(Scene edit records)
☆ ☆ ☆ ☆ ☆
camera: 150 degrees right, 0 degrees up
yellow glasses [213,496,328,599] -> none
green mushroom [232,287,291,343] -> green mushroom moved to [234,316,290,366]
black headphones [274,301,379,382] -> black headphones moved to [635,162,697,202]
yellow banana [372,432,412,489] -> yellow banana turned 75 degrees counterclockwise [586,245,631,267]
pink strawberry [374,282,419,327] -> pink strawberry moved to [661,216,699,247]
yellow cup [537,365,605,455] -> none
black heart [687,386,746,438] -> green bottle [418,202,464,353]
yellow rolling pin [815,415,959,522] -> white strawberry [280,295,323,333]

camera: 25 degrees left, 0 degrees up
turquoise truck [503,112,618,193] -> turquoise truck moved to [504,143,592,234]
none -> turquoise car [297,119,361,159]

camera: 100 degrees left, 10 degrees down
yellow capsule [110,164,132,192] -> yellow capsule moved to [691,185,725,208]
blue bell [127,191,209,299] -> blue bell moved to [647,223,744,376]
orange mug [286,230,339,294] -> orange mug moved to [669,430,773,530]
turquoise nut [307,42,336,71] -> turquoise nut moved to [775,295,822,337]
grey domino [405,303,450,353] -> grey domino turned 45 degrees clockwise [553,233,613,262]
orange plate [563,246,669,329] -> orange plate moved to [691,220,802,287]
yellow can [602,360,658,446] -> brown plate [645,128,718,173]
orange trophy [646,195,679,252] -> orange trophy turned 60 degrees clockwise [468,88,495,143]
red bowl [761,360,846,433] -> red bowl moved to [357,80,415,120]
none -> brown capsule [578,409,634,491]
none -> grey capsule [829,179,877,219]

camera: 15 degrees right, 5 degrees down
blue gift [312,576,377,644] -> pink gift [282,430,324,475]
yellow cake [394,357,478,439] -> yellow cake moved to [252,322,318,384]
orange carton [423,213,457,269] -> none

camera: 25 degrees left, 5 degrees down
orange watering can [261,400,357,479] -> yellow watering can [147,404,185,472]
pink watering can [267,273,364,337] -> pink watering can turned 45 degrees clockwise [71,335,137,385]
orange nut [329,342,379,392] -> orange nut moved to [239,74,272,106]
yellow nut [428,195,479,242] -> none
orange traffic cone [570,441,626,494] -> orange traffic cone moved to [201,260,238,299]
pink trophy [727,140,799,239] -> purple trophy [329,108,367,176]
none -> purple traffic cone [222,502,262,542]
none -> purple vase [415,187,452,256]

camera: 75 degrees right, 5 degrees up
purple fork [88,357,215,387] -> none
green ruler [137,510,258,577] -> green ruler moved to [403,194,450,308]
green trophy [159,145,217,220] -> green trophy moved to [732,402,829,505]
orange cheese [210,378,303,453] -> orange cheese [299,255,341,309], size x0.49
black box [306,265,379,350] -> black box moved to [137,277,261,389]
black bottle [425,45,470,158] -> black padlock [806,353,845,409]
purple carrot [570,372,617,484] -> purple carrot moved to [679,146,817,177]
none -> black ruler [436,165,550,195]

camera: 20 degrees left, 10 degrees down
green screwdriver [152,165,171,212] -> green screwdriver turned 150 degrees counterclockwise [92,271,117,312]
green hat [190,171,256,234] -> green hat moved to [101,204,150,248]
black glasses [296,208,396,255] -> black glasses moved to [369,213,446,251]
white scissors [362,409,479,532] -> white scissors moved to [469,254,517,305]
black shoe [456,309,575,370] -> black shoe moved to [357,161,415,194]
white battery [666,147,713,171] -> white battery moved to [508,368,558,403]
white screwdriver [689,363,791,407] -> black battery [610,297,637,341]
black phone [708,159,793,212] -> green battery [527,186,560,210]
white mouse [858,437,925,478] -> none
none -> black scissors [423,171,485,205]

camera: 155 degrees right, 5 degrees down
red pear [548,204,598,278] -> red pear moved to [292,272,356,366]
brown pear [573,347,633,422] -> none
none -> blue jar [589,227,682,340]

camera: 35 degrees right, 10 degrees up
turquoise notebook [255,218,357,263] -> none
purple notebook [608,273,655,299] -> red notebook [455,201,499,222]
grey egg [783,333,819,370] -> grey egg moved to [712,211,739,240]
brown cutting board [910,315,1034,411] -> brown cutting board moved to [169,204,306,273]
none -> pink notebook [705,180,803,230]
☆ ☆ ☆ ☆ ☆
How many lines in the entries include the string "grey"? Answer with the number alone.

WRITTEN ANSWER –
3